■ What the task requires:
Search the records below for the word "yellow", then return every line where it appears.

Collection entries
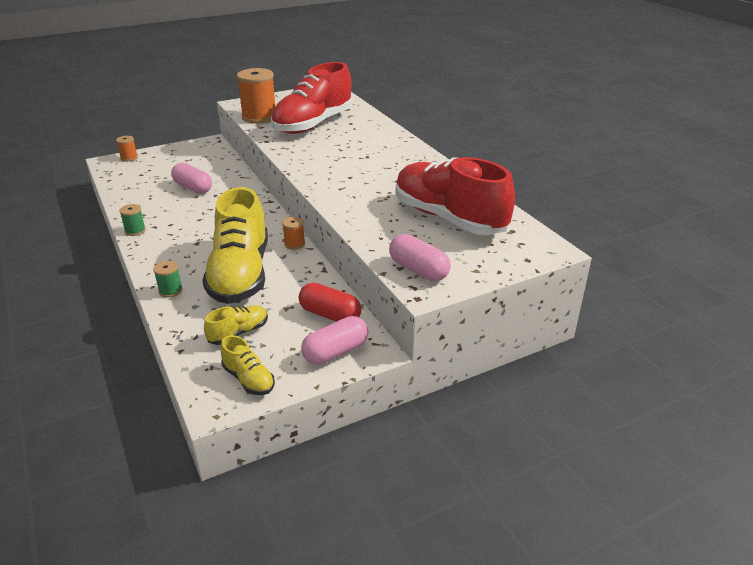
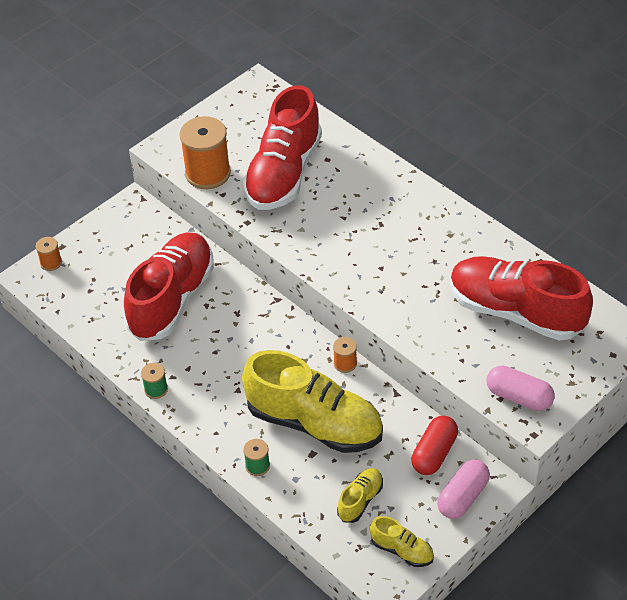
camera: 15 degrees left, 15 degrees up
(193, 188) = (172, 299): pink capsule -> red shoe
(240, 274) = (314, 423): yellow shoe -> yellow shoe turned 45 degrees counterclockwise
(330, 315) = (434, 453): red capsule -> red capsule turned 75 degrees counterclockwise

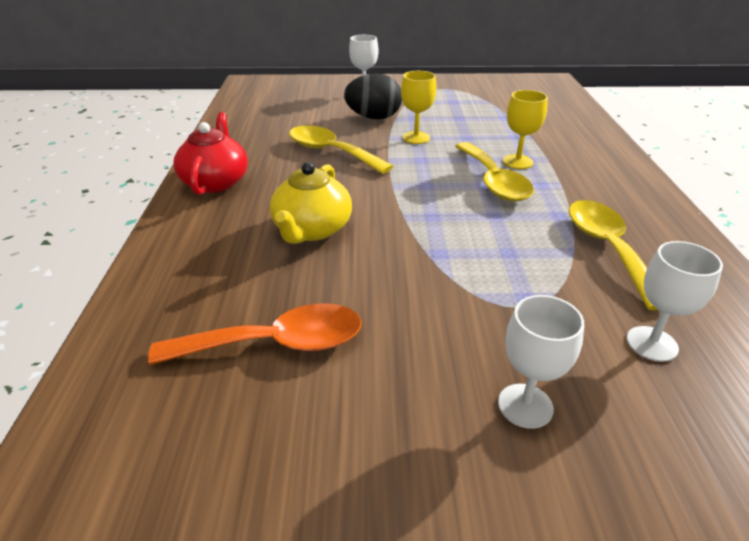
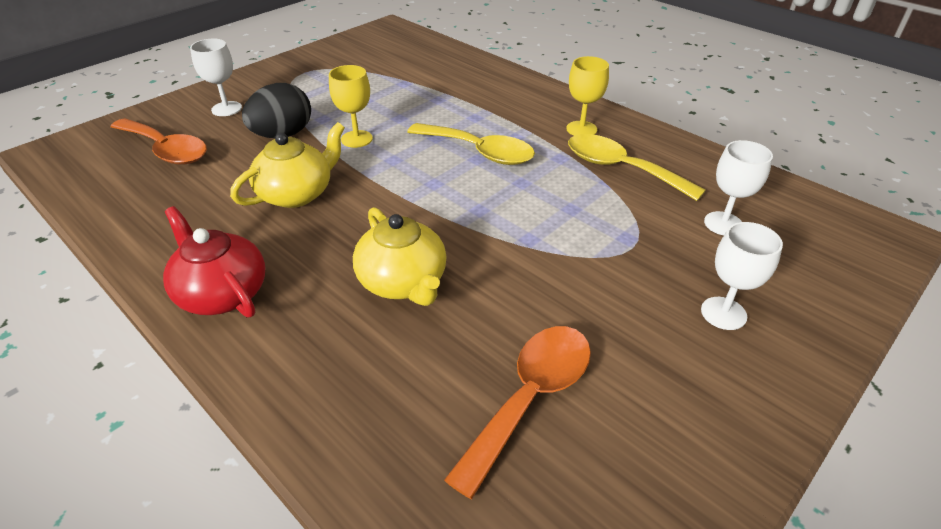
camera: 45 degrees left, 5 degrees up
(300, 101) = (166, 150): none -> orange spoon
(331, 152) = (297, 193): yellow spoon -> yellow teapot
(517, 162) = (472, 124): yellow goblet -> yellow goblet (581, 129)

■ Exercise response:
(240, 274) = (314, 423): yellow shoe -> yellow shoe turned 45 degrees counterclockwise
(331, 152) = (297, 193): yellow spoon -> yellow teapot
(517, 162) = (472, 124): yellow goblet -> yellow goblet (581, 129)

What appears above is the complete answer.